Image comparison data

########

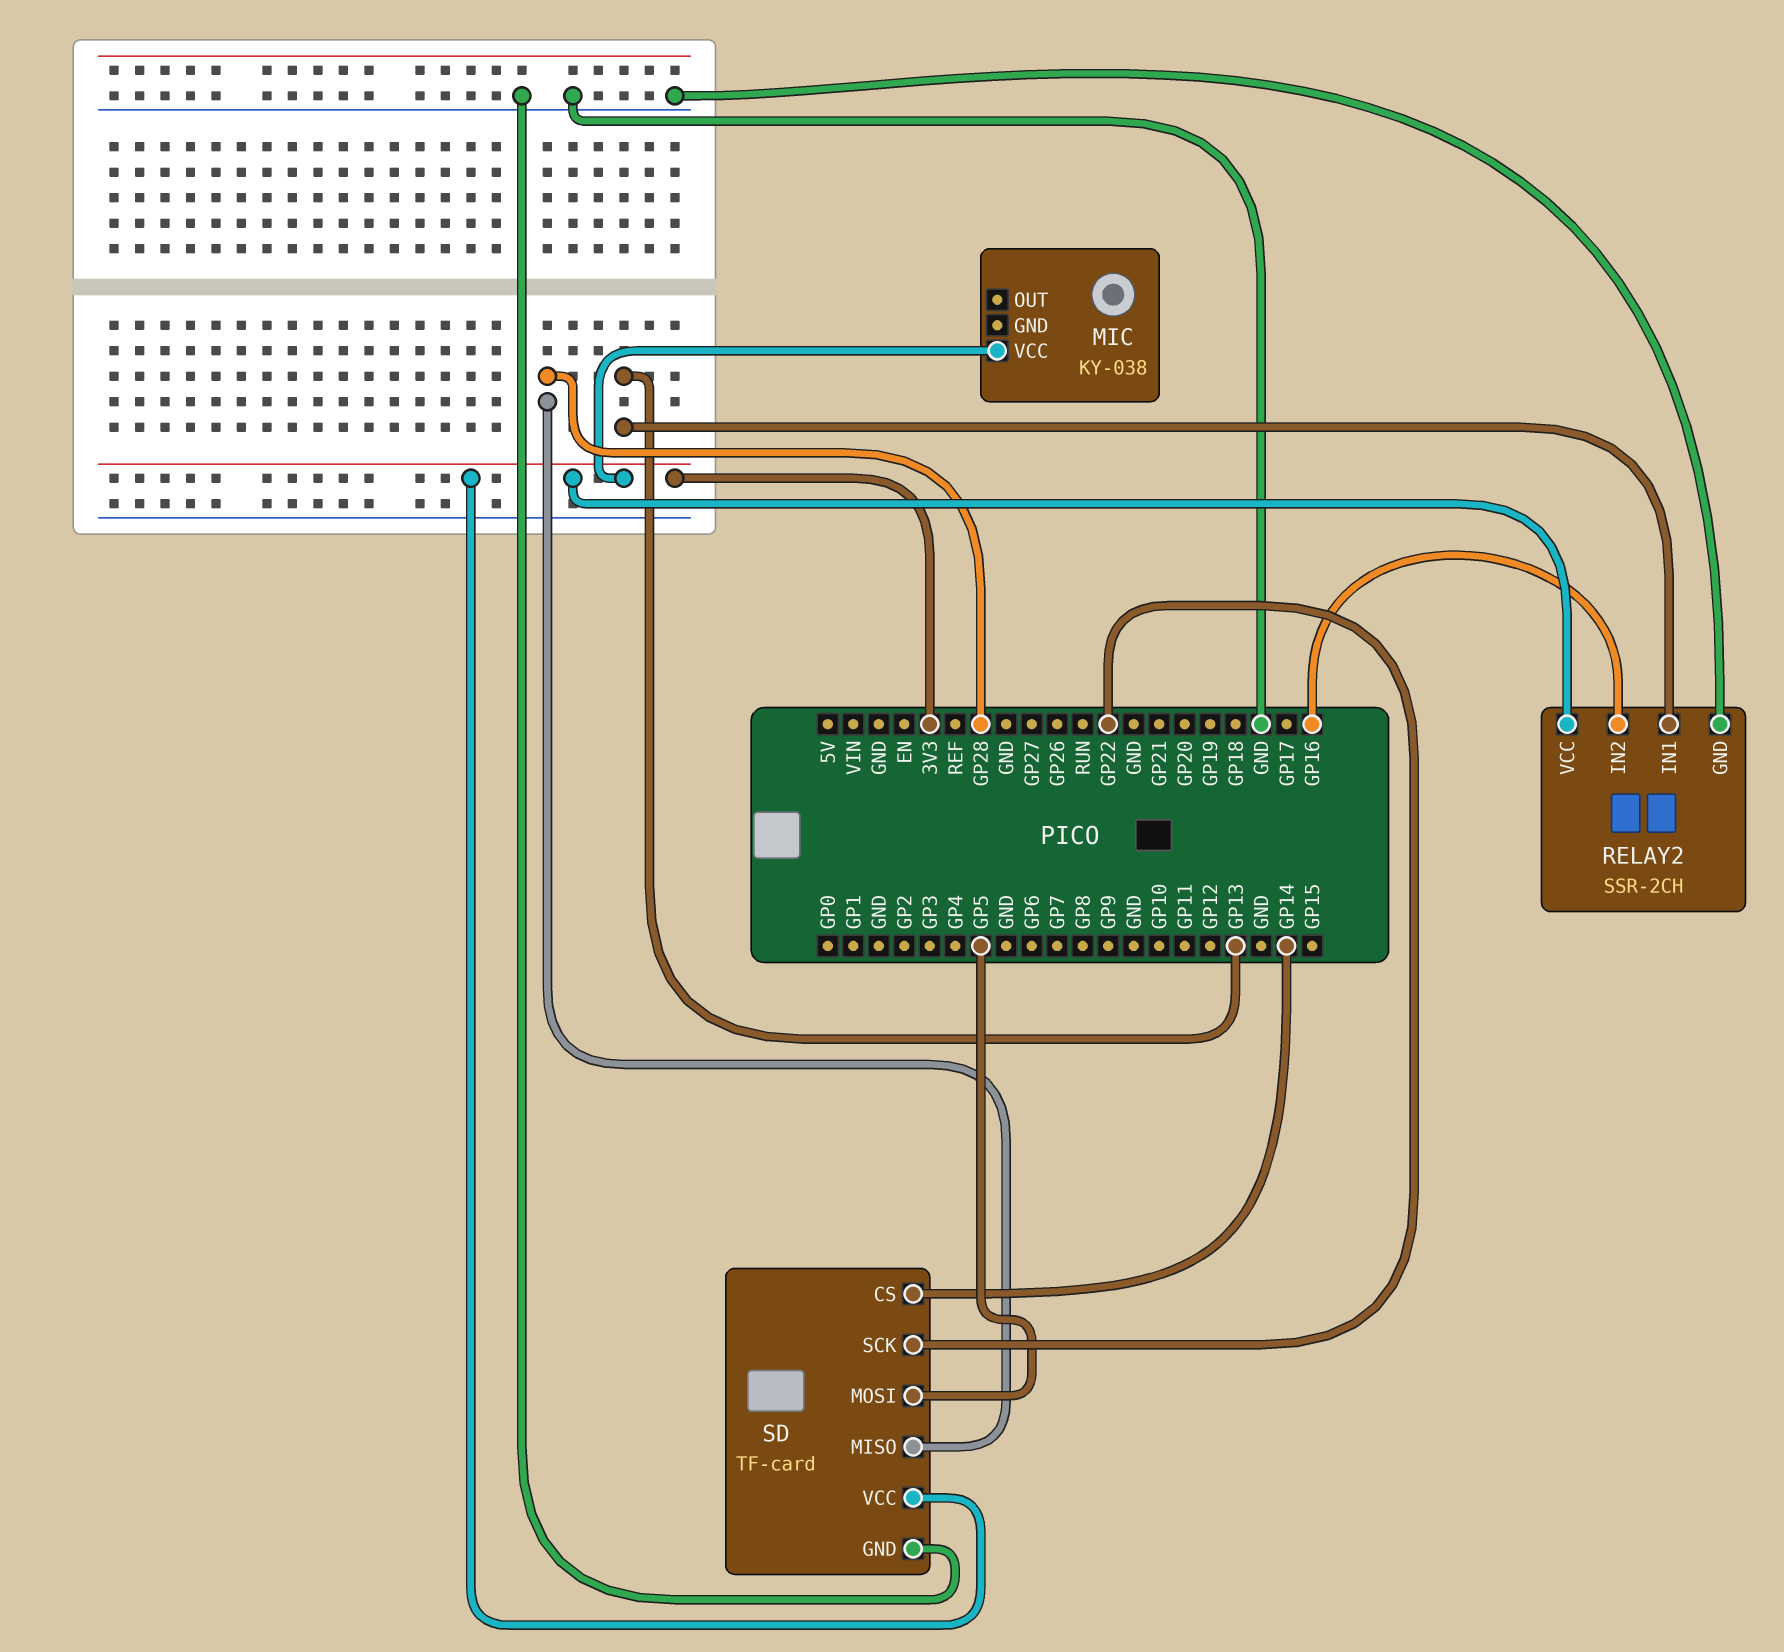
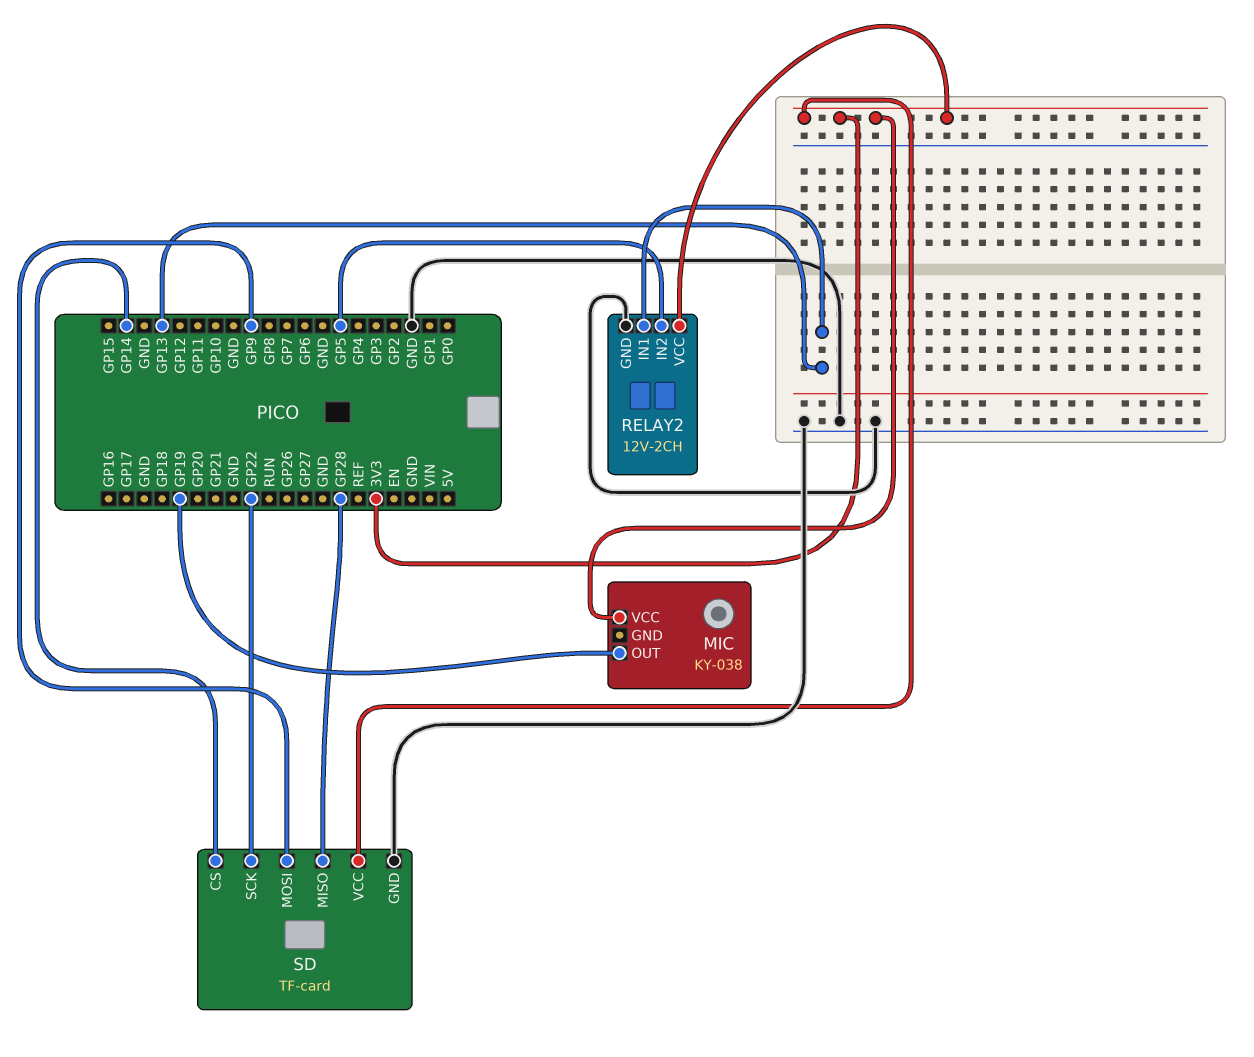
MIC pin OUT: none -> GP19
RELAY2: SSR-2CH -> 12V-2CH
RELAY2 pin IN2: GP16 -> GP5
SD pin MOSI: GP5 -> GP9

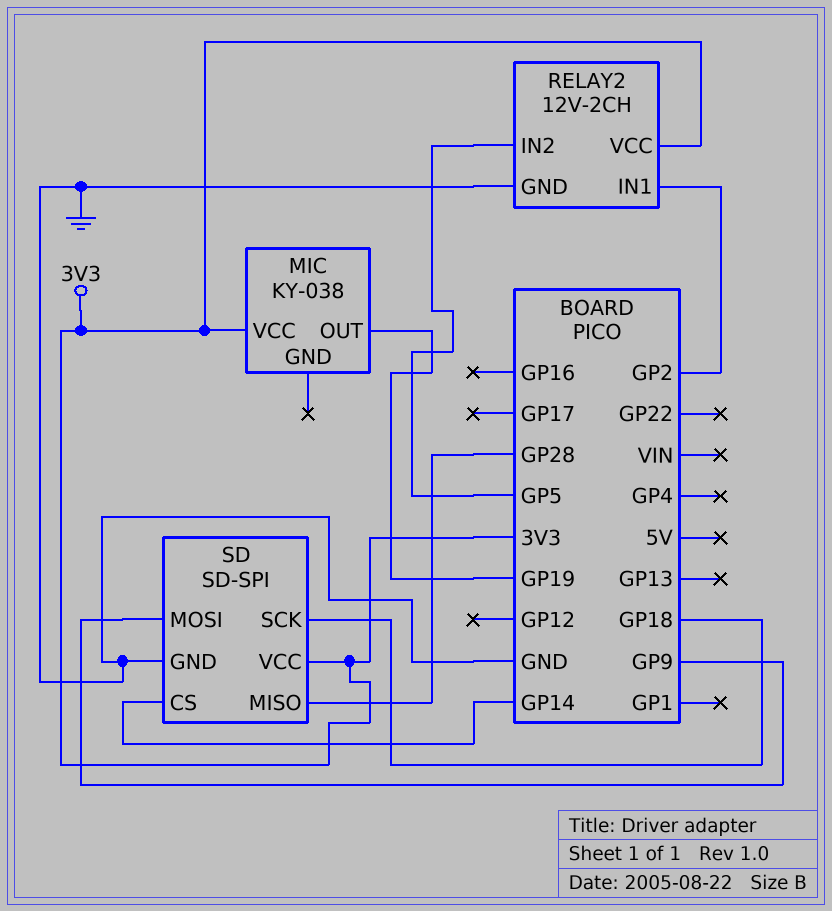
RELAY2 pin IN1: GP13 -> GP2
SD: TF-card -> SD-SPI
SD pin SCK: GP22 -> GP18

########

• [WORK INSTRUCTION]:
Reproduce the data verbatim and omit each image.

• [REPLY]:
MIC pin OUT: none -> GP19
RELAY2: SSR-2CH -> 12V-2CH
RELAY2 pin IN2: GP16 -> GP5
SD pin MOSI: GP5 -> GP9

RELAY2 pin IN1: GP13 -> GP2
SD: TF-card -> SD-SPI
SD pin SCK: GP22 -> GP18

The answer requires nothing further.